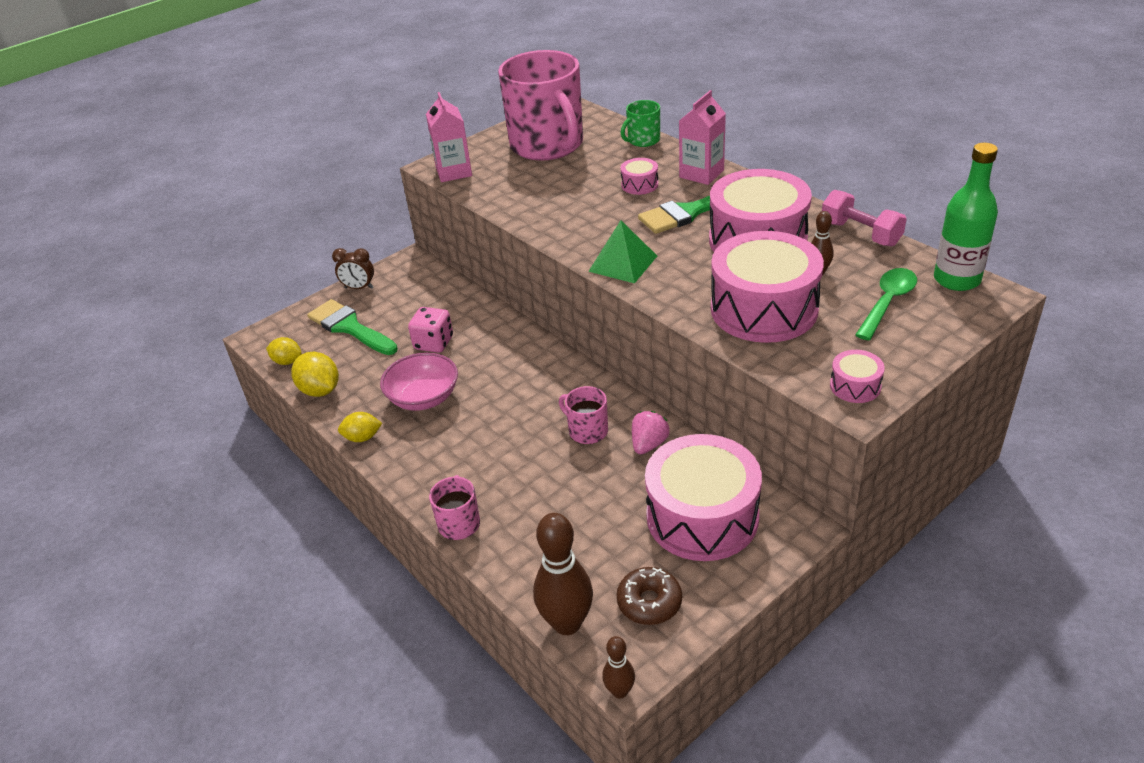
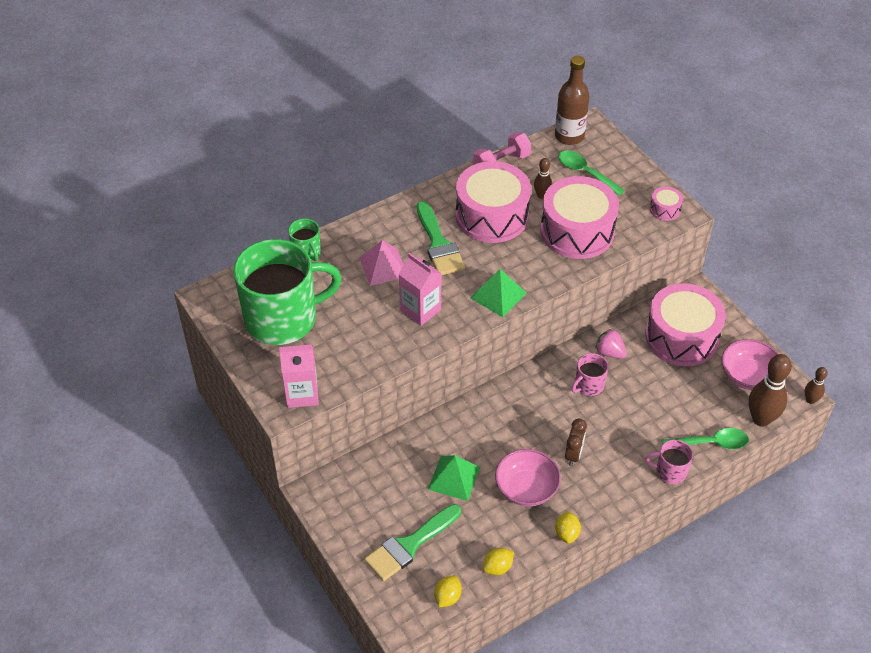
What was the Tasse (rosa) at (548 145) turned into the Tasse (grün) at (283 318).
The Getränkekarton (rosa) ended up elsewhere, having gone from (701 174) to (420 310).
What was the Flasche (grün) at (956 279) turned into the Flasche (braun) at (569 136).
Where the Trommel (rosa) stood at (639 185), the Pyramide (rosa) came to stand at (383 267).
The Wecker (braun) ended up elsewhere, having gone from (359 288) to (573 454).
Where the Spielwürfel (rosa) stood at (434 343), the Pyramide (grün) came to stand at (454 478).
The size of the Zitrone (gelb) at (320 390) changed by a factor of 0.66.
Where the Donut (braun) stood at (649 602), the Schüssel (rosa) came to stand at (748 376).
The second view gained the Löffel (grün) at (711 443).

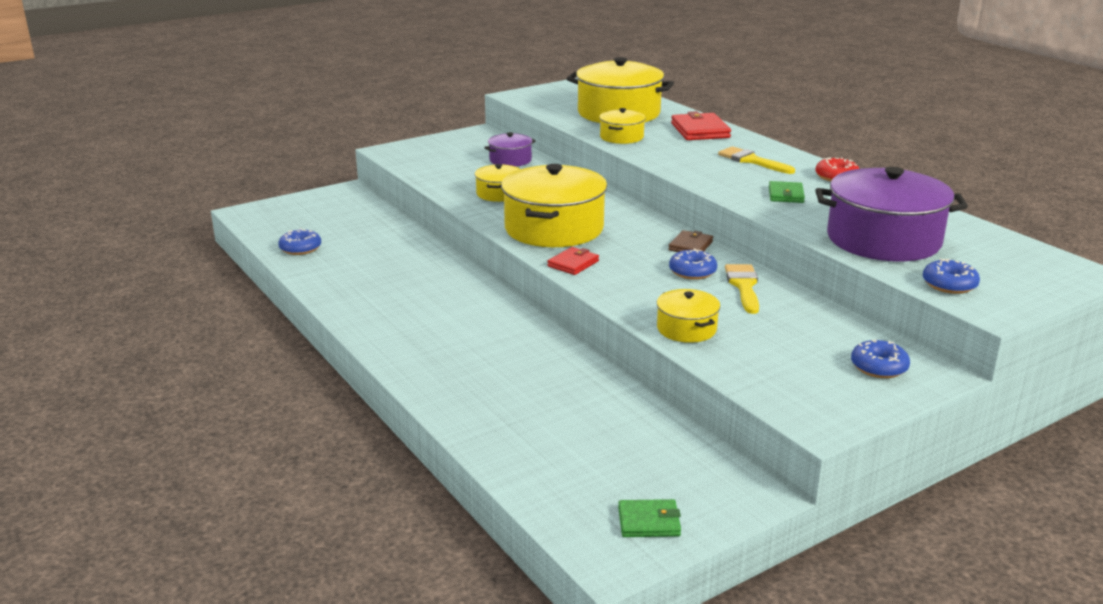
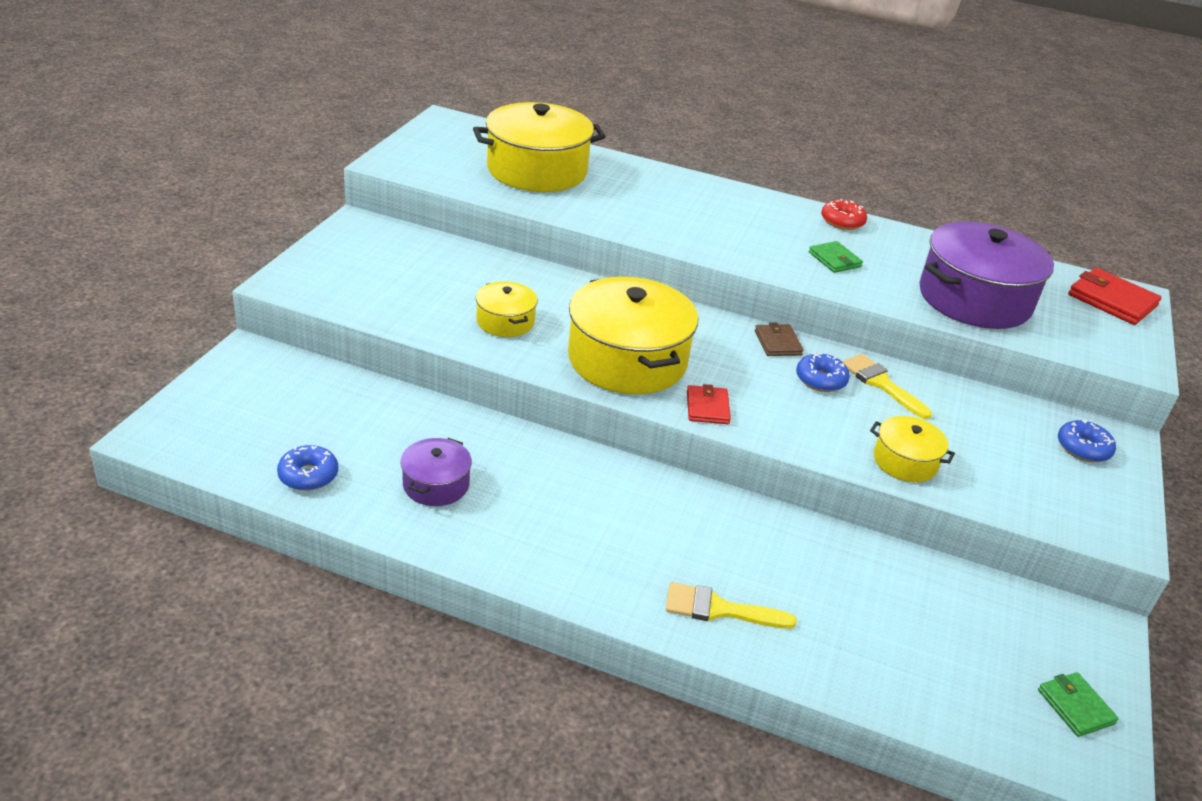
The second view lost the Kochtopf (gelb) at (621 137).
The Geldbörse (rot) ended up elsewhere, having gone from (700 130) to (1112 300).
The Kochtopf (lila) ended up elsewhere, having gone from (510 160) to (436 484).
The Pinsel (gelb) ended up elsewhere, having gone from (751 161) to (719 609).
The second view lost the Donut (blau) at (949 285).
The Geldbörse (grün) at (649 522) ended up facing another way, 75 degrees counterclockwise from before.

◇ ◇ ◇ ◇ ◇ ◇ ◇

EXERCISE OBJECTIVE => Each line of the listing above should be retyped exactly, with no pictures.

RESULT =>
What was the Tasse (rosa) at (548 145) turned into the Tasse (grün) at (283 318).
The Getränkekarton (rosa) ended up elsewhere, having gone from (701 174) to (420 310).
What was the Flasche (grün) at (956 279) turned into the Flasche (braun) at (569 136).
Where the Trommel (rosa) stood at (639 185), the Pyramide (rosa) came to stand at (383 267).
The Wecker (braun) ended up elsewhere, having gone from (359 288) to (573 454).
Where the Spielwürfel (rosa) stood at (434 343), the Pyramide (grün) came to stand at (454 478).
The size of the Zitrone (gelb) at (320 390) changed by a factor of 0.66.
Where the Donut (braun) stood at (649 602), the Schüssel (rosa) came to stand at (748 376).
The second view gained the Löffel (grün) at (711 443).

The second view lost the Kochtopf (gelb) at (621 137).
The Geldbörse (rot) ended up elsewhere, having gone from (700 130) to (1112 300).
The Kochtopf (lila) ended up elsewhere, having gone from (510 160) to (436 484).
The Pinsel (gelb) ended up elsewhere, having gone from (751 161) to (719 609).
The second view lost the Donut (blau) at (949 285).
The Geldbörse (grün) at (649 522) ended up facing another way, 75 degrees counterclockwise from before.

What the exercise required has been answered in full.